#### [Source material]
⁂

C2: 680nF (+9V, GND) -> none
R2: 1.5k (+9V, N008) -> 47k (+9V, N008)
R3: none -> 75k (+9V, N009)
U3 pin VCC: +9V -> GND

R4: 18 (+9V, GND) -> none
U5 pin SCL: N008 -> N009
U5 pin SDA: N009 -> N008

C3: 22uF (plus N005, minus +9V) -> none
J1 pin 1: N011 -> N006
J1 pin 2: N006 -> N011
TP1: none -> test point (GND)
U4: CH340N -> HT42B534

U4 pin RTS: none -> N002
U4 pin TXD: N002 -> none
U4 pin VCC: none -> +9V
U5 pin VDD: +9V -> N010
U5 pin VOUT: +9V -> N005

⁂

#### [Exercise]
Make a precise copy of the records in their entirety.

#### [Exercise answer]
C2: 680nF (+9V, GND) -> none
R2: 1.5k (+9V, N008) -> 47k (+9V, N008)
R3: none -> 75k (+9V, N009)
U3 pin VCC: +9V -> GND

R4: 18 (+9V, GND) -> none
U5 pin SCL: N008 -> N009
U5 pin SDA: N009 -> N008

C3: 22uF (plus N005, minus +9V) -> none
J1 pin 1: N011 -> N006
J1 pin 2: N006 -> N011
TP1: none -> test point (GND)
U4: CH340N -> HT42B534

U4 pin RTS: none -> N002
U4 pin TXD: N002 -> none
U4 pin VCC: none -> +9V
U5 pin VDD: +9V -> N010
U5 pin VOUT: +9V -> N005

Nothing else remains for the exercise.